_What is expected:_ All lines from the one containing "none -> green brick G9:H9 level 2" through the end of the data below are to be repeated exactly, with pictures left out.

_Information given:_
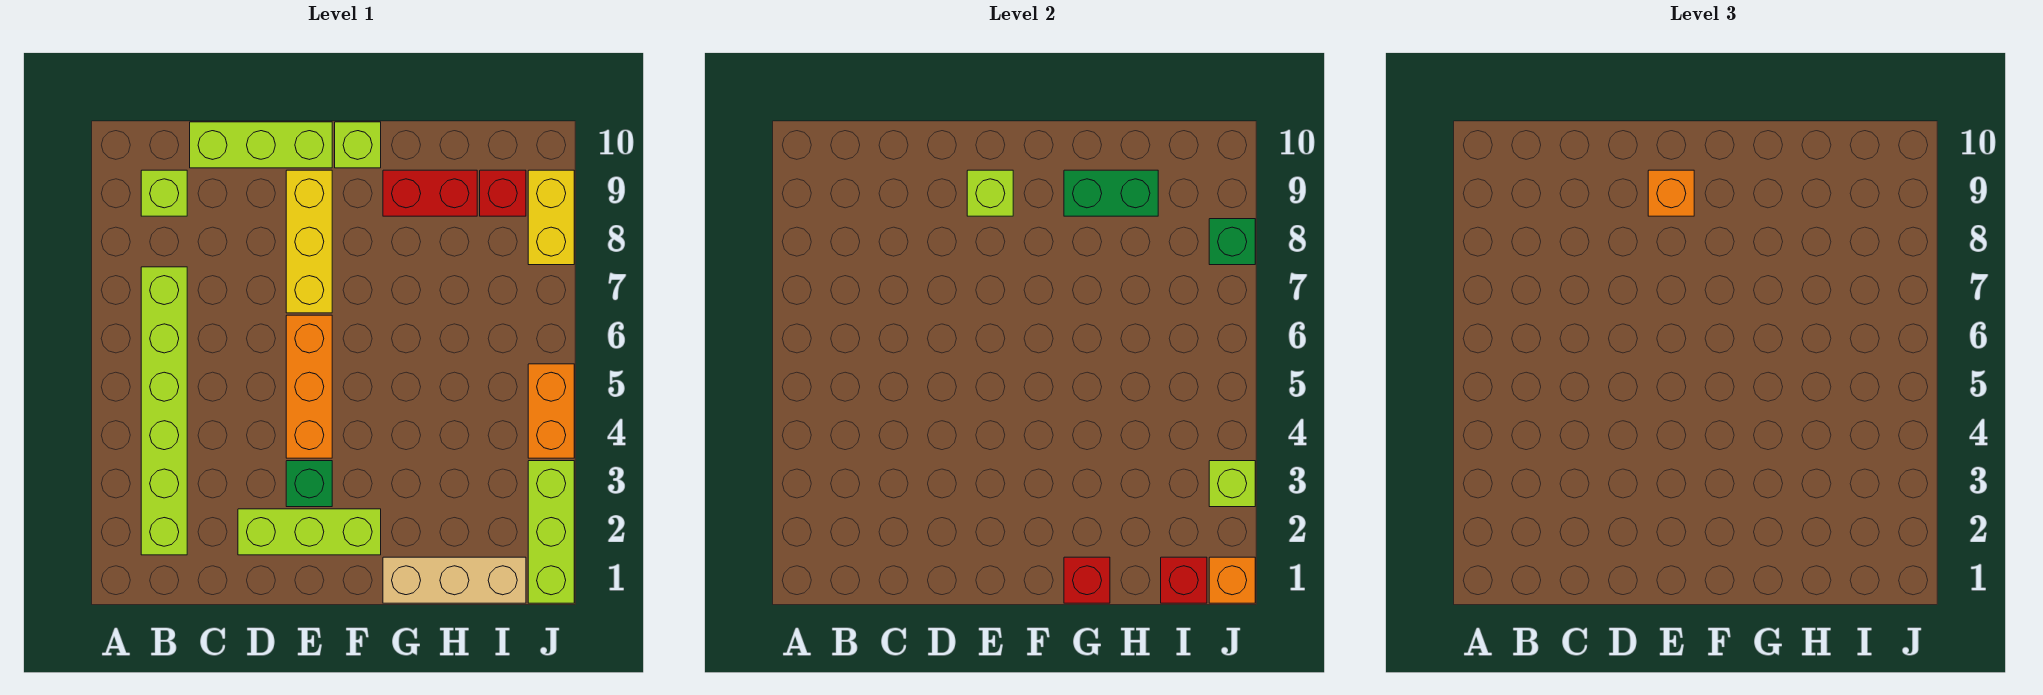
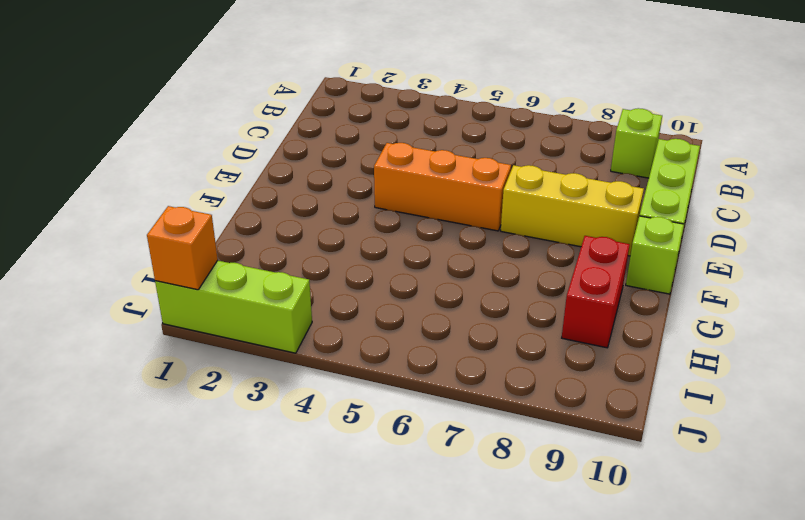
none -> lime brick B2:B7 level 1
none -> lime brick D2:F2 level 1
none -> green brick E3 level 1

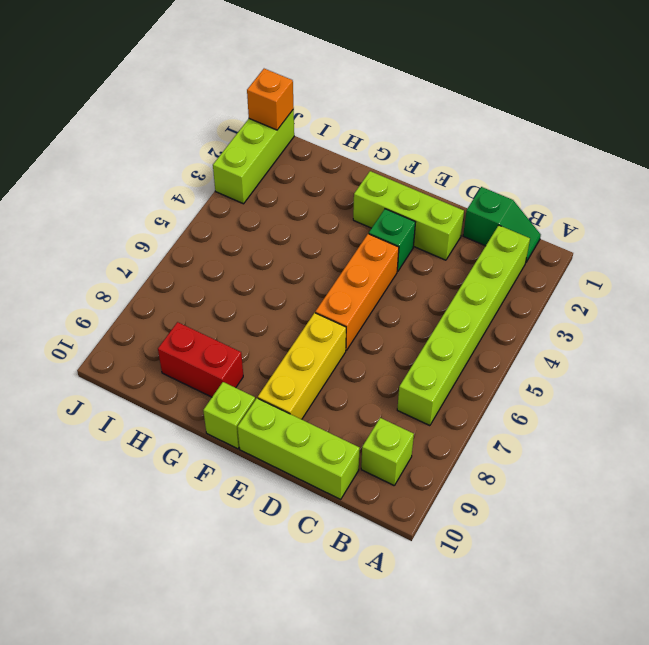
green slope B1:C1 level 1 top C -> none
none -> tan brick G1:I1 level 1
none -> red brick I9 level 1
none -> orange brick J4:J5 level 1

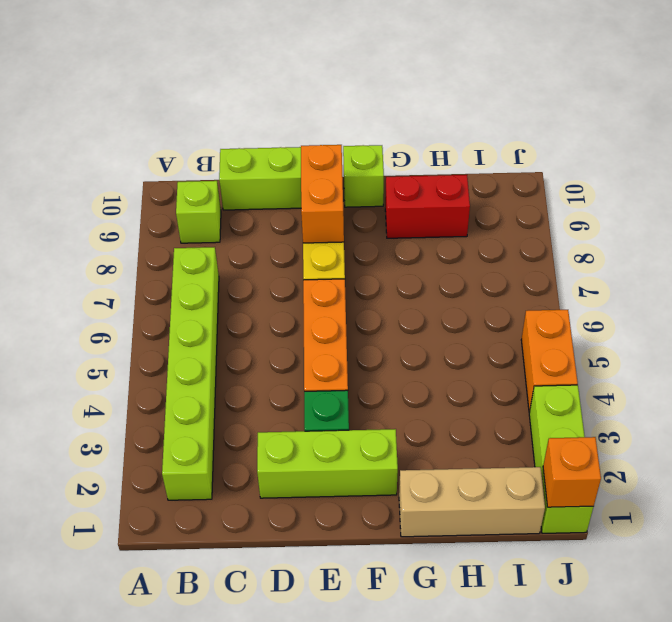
orange brick E8:E9 level 2 -> lime brick E9 level 2
none -> red brick I9 level 1
none -> yellow brick J8:J9 level 1
none -> red brick G1 level 2

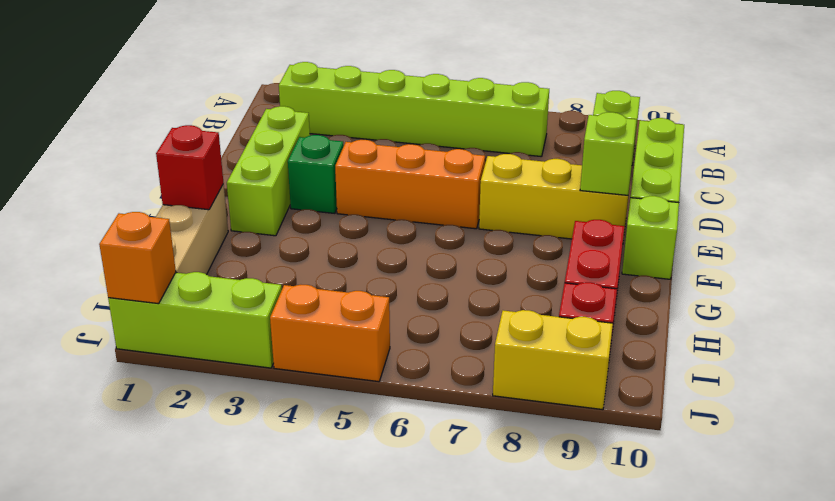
none -> green brick G9:H9 level 2
none -> red brick I1 level 2
none -> lime brick J3 level 2

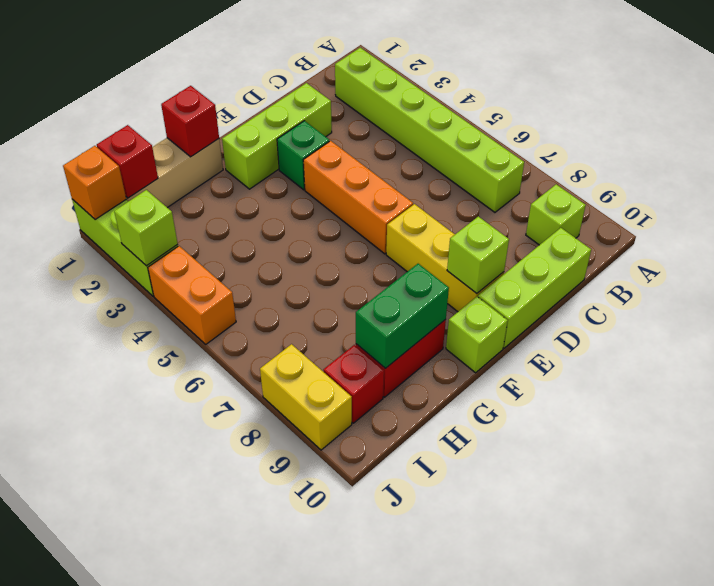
none -> green brick J8 level 2
none -> orange brick E9 level 3

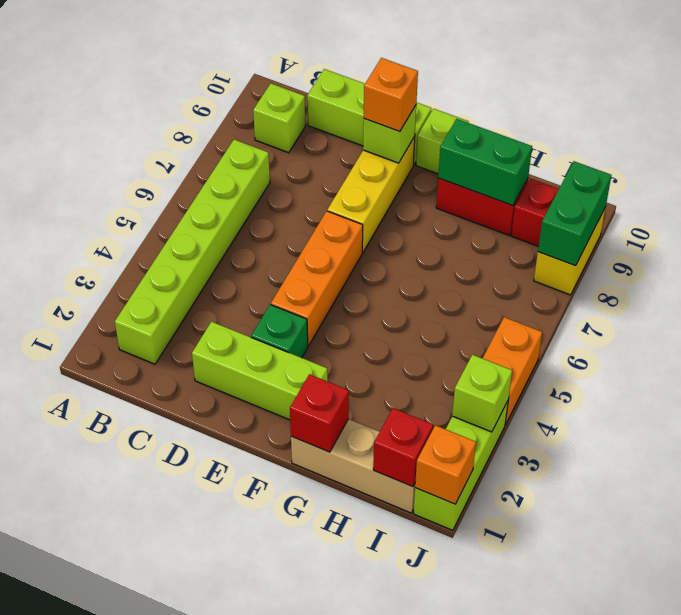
green brick J8:J9 level 2 -> green brick J8 level 2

_Exercise response:_
none -> green brick G9:H9 level 2
none -> red brick I1 level 2
none -> lime brick J3 level 2

none -> green brick J8 level 2
none -> orange brick E9 level 3

green brick J8:J9 level 2 -> green brick J8 level 2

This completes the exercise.